■ PROBLEM TO WORK ON:
Only the pictures should be left out; write out all other data exactly.

[Before-and-after coordinate records]
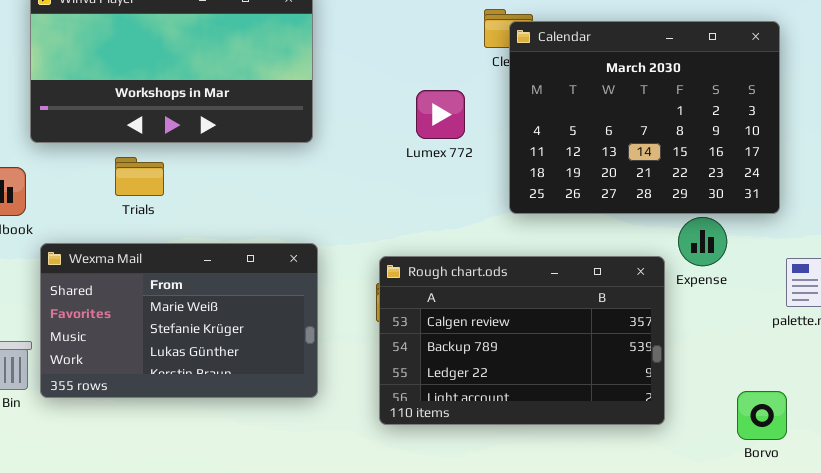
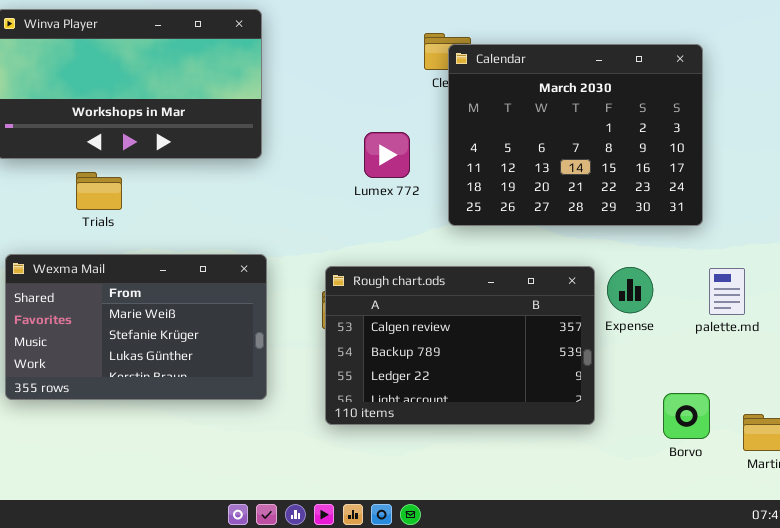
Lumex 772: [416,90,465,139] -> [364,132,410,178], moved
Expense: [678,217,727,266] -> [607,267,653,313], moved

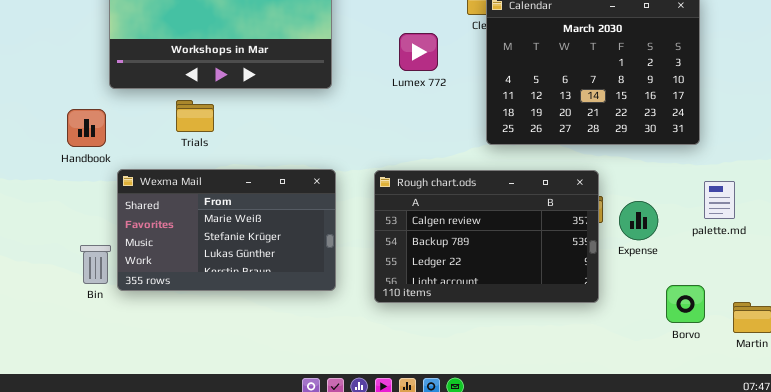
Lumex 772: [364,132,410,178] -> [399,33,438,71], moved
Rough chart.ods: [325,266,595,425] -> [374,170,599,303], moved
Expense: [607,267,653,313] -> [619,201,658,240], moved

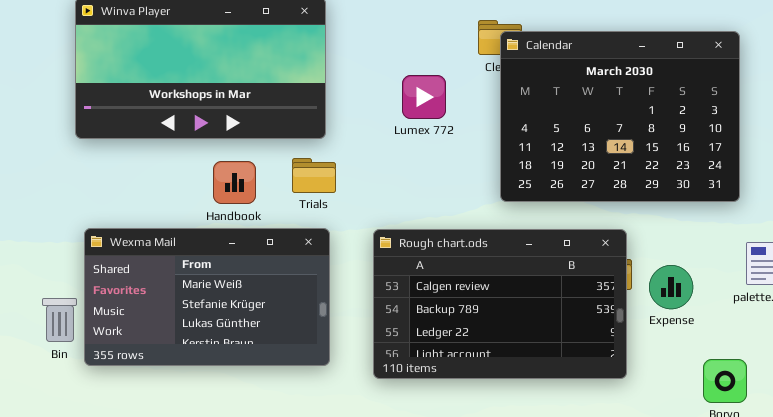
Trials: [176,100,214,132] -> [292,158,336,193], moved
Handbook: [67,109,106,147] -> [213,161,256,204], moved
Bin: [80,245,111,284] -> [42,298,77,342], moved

■ TASK RESPONSE:
Lumex 772: [416,90,465,139] -> [364,132,410,178], moved
Expense: [678,217,727,266] -> [607,267,653,313], moved

Lumex 772: [364,132,410,178] -> [399,33,438,71], moved
Rough chart.ods: [325,266,595,425] -> [374,170,599,303], moved
Expense: [607,267,653,313] -> [619,201,658,240], moved

Trials: [176,100,214,132] -> [292,158,336,193], moved
Handbook: [67,109,106,147] -> [213,161,256,204], moved
Bin: [80,245,111,284] -> [42,298,77,342], moved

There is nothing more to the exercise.